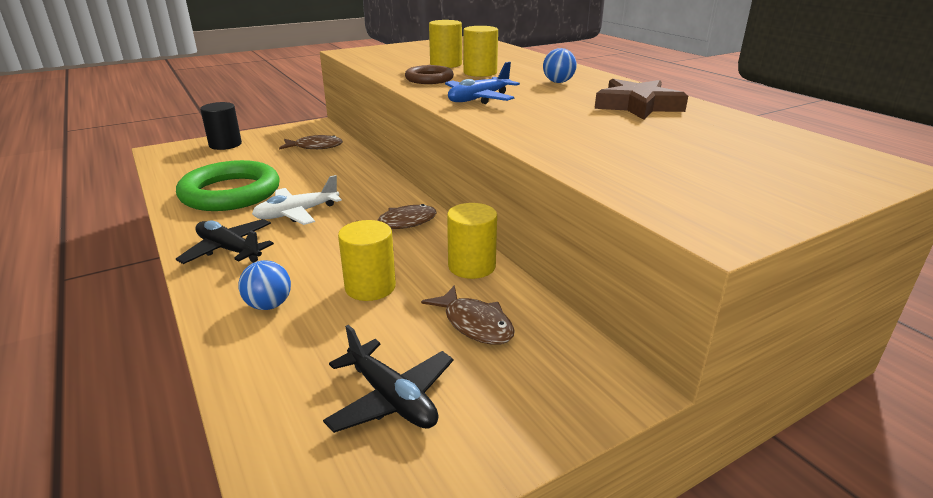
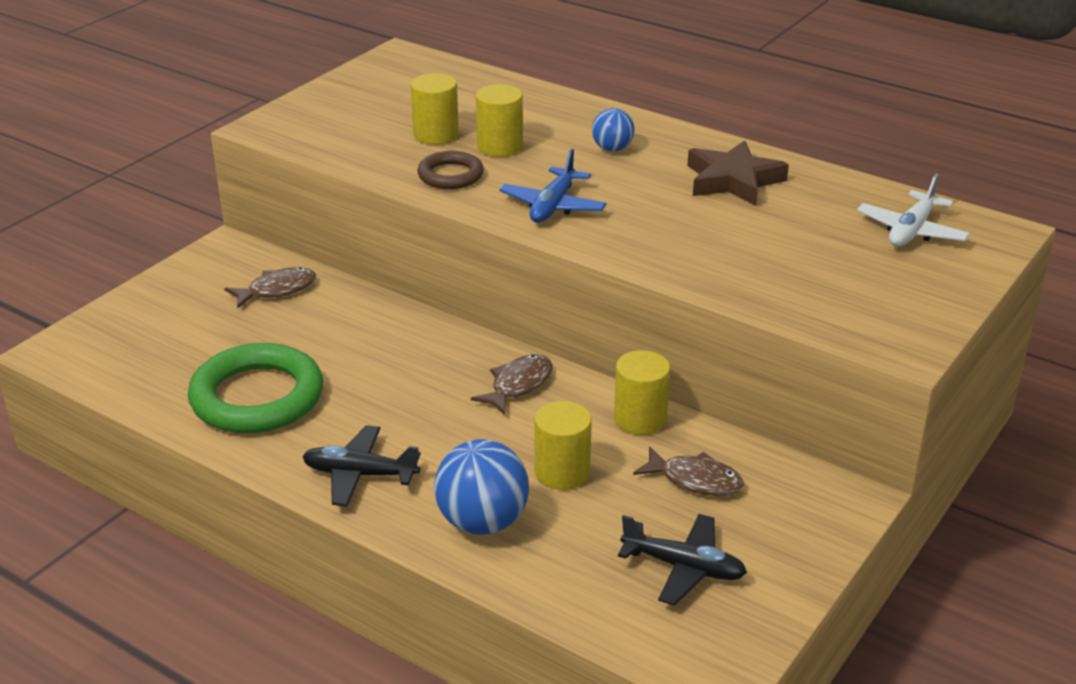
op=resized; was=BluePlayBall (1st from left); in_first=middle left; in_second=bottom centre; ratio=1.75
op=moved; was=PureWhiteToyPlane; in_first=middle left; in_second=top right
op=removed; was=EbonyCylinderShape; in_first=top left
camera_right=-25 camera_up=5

# [What is required]
Return each line of the data, keeping its wording exact and omitting pictures.

# [Problem solution]
op=resized; was=BluePlayBall (1st from left); in_first=middle left; in_second=bottom centre; ratio=1.75
op=moved; was=PureWhiteToyPlane; in_first=middle left; in_second=top right
op=removed; was=EbonyCylinderShape; in_first=top left
camera_right=-25 camera_up=5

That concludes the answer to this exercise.